PROBLEM STATEMENT:
The complete listing goes into the output exactly, without its pictures.
▼
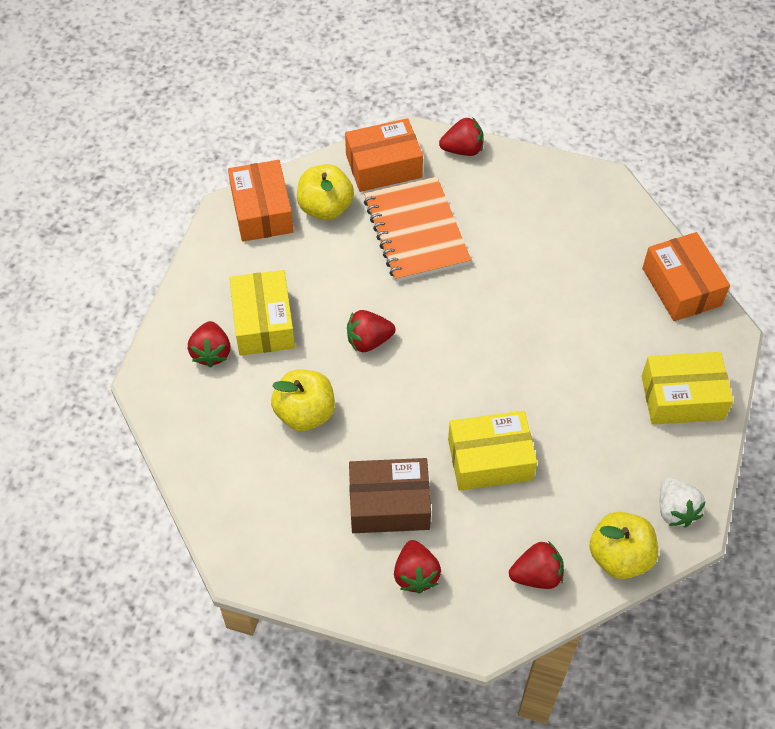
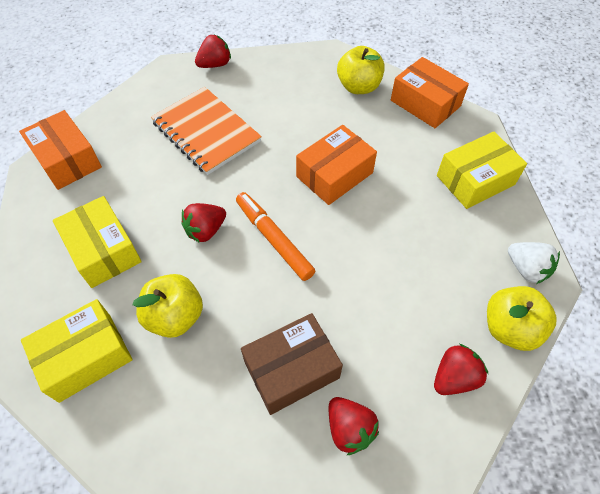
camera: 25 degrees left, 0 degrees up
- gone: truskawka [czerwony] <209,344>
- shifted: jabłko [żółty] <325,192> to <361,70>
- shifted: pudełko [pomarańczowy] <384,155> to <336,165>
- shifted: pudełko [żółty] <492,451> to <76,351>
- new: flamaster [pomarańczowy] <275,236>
▲
EXPECTED OUTPUT:
camera: 25 degrees left, 0 degrees up
- gone: truskawka [czerwony] <209,344>
- shifted: jabłko [żółty] <325,192> to <361,70>
- shifted: pudełko [pomarańczowy] <384,155> to <336,165>
- shifted: pudełko [żółty] <492,451> to <76,351>
- new: flamaster [pomarańczowy] <275,236>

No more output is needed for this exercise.